• _What to produce_:
Write out every record below exactly as it appears, omitting the pictures.

• _Records for processing_:
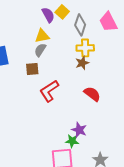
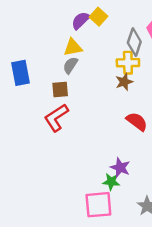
purple semicircle: (48, 15) -> (81, 20), turned -105
gray diamond: (80, 25) -> (134, 42), moved
red L-shape: (49, 91) -> (56, 118), moved

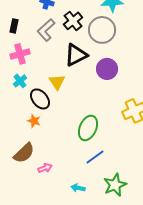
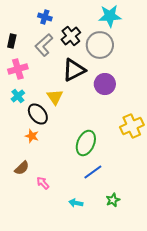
brown semicircle: (24, 153) -> (22, 168), size x0.7
pink arrow: (45, 168) -> (43, 183), turned -112
green star: (115, 185) -> (113, 200), size x0.6

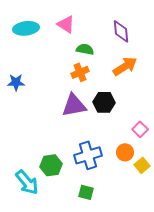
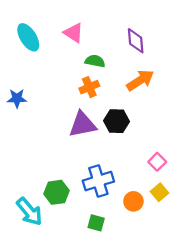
cyan ellipse: (26, 28) -> (28, 37), turned 65
pink square: (140, 129) -> (157, 162), moved
orange circle: (125, 152) -> (133, 201), moved

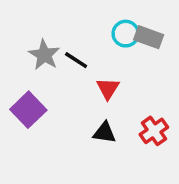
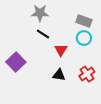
cyan circle: (126, 34) -> (84, 38), moved
gray star: (44, 55) -> (40, 13), moved, turned -30

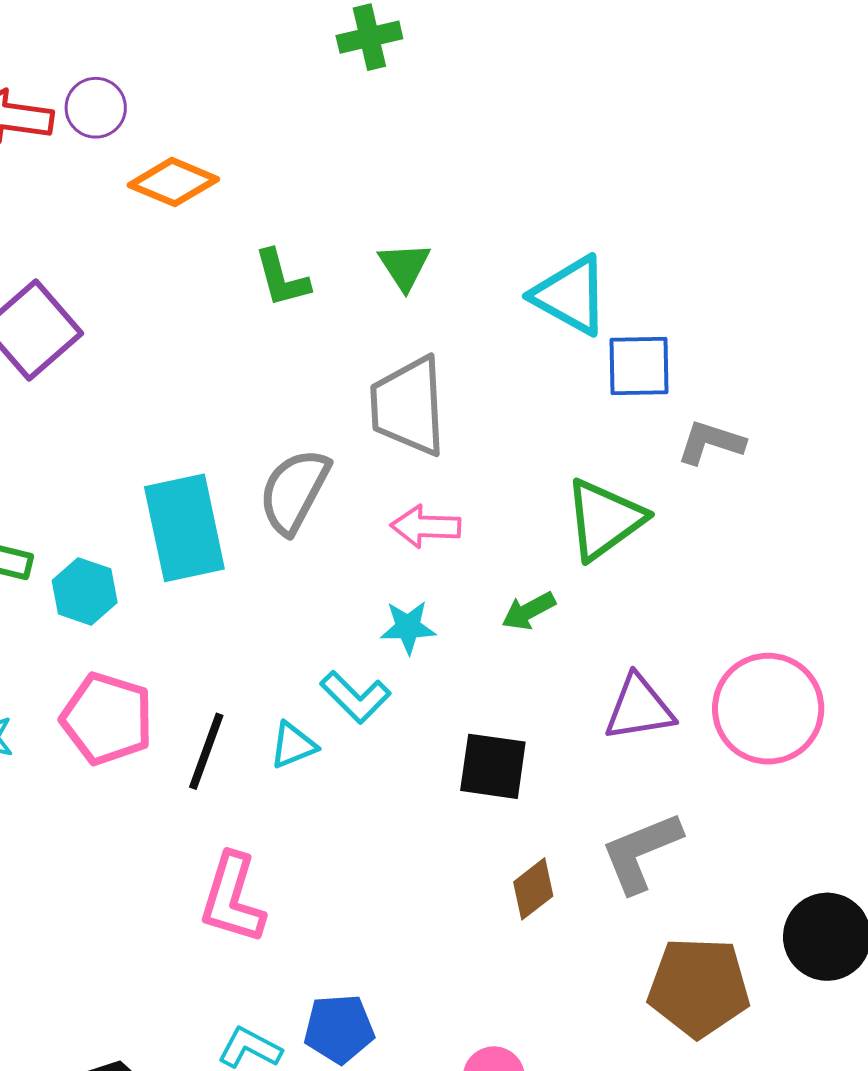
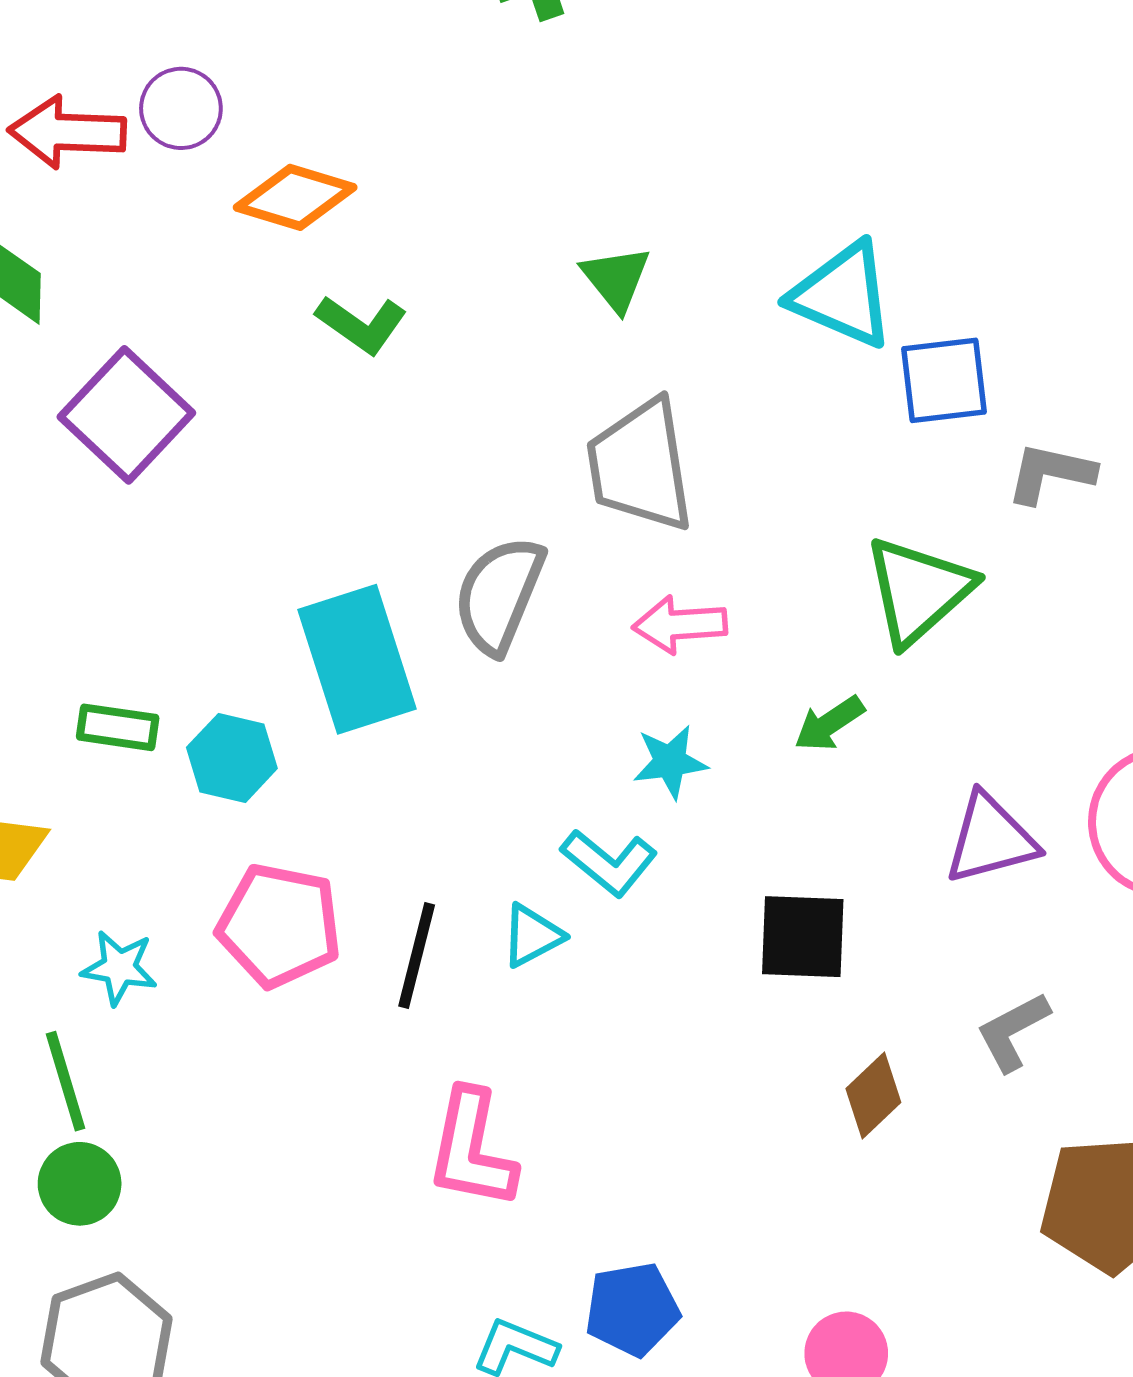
green L-shape: (282, 278) -> (361, 324), moved, turned -34
gray L-shape: (641, 852) -> (1013, 1032), size x0.7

• _Exercise answer_:
purple semicircle: (48, 15) -> (81, 20), turned -105
gray diamond: (80, 25) -> (134, 42), moved
red L-shape: (49, 91) -> (56, 118), moved

brown semicircle: (24, 153) -> (22, 168), size x0.7
pink arrow: (45, 168) -> (43, 183), turned -112
green star: (115, 185) -> (113, 200), size x0.6

cyan ellipse: (26, 28) -> (28, 37), turned 65
pink square: (140, 129) -> (157, 162), moved
orange circle: (125, 152) -> (133, 201), moved

cyan circle: (126, 34) -> (84, 38), moved
gray star: (44, 55) -> (40, 13), moved, turned -30

green L-shape: (282, 278) -> (361, 324), moved, turned -34
gray L-shape: (641, 852) -> (1013, 1032), size x0.7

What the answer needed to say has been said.